From first line to last, print the records exactly, but leave out the pictures.

::: LISTED ENTRIES

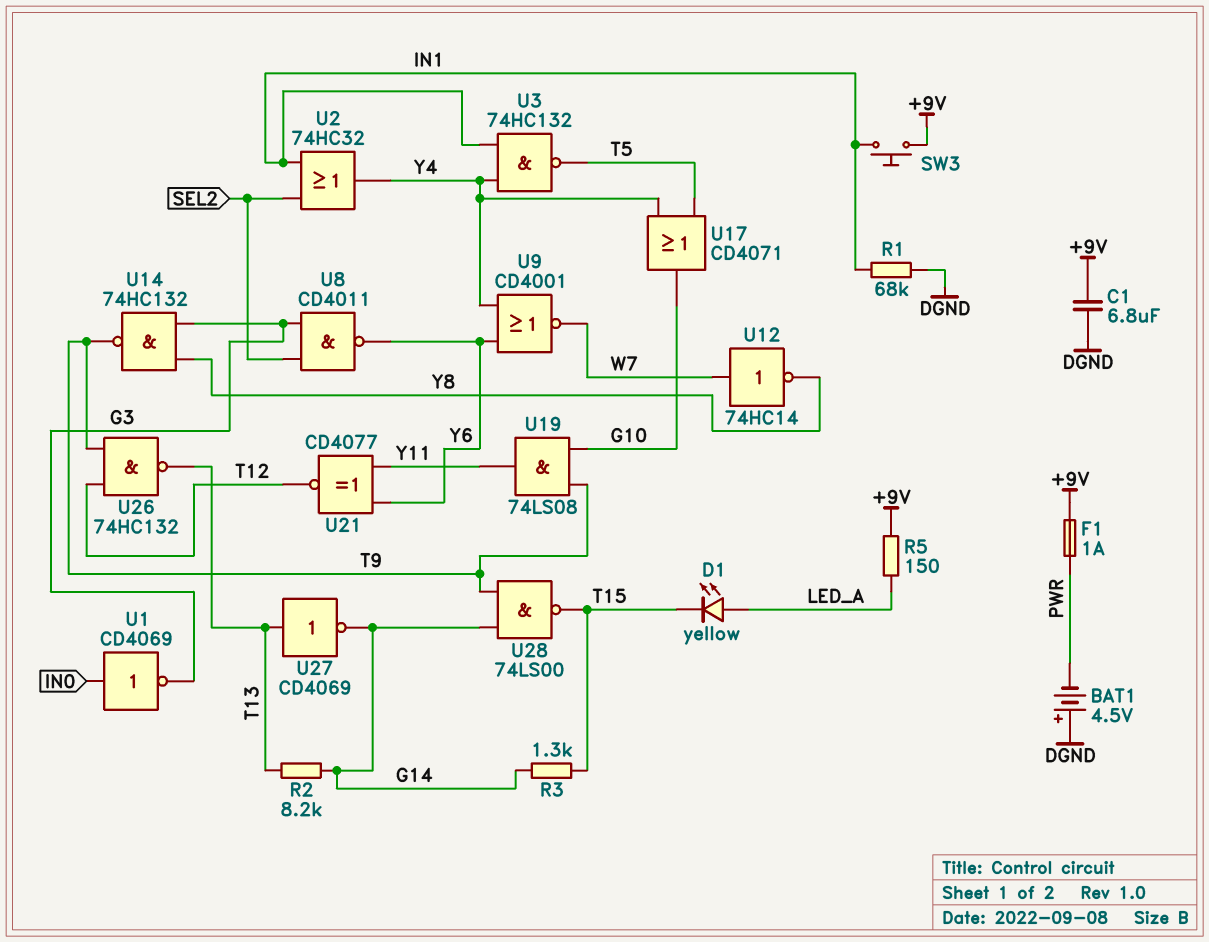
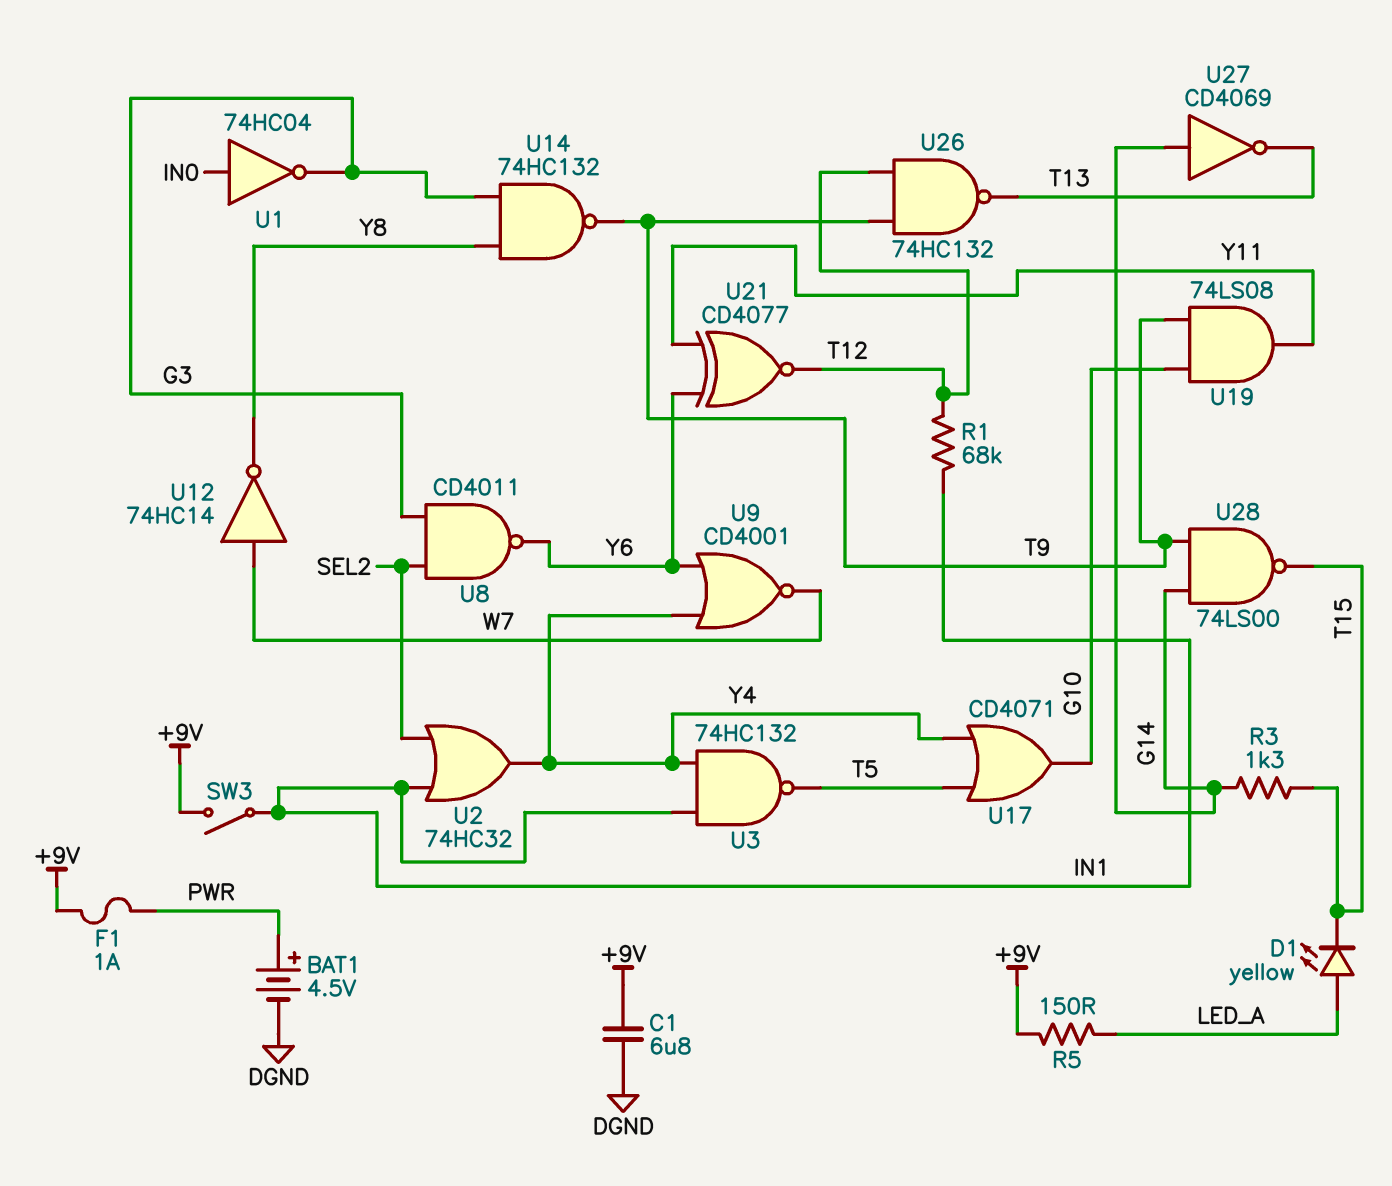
BAT1: 4.5V (plus DGND, minus PWR) -> 4.5V (plus PWR, minus DGND)
R1: 68k (DGND, IN1) -> 68k (IN1, T12)
R2: 8.2k (G14, T13) -> none
SW3: button (+9V, IN1) -> switch (+9V, IN1)
U1: NOT CD4069 (in IN0, out G3) -> NOT 74HC04 (in IN0, out G3)
U27: NOT CD4069 (in T13, out G14) -> NOT CD4069 (in G14, out T13)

::::::

● **EXERCISE ANSWER**
BAT1: 4.5V (plus DGND, minus PWR) -> 4.5V (plus PWR, minus DGND)
R1: 68k (DGND, IN1) -> 68k (IN1, T12)
R2: 8.2k (G14, T13) -> none
SW3: button (+9V, IN1) -> switch (+9V, IN1)
U1: NOT CD4069 (in IN0, out G3) -> NOT 74HC04 (in IN0, out G3)
U27: NOT CD4069 (in T13, out G14) -> NOT CD4069 (in G14, out T13)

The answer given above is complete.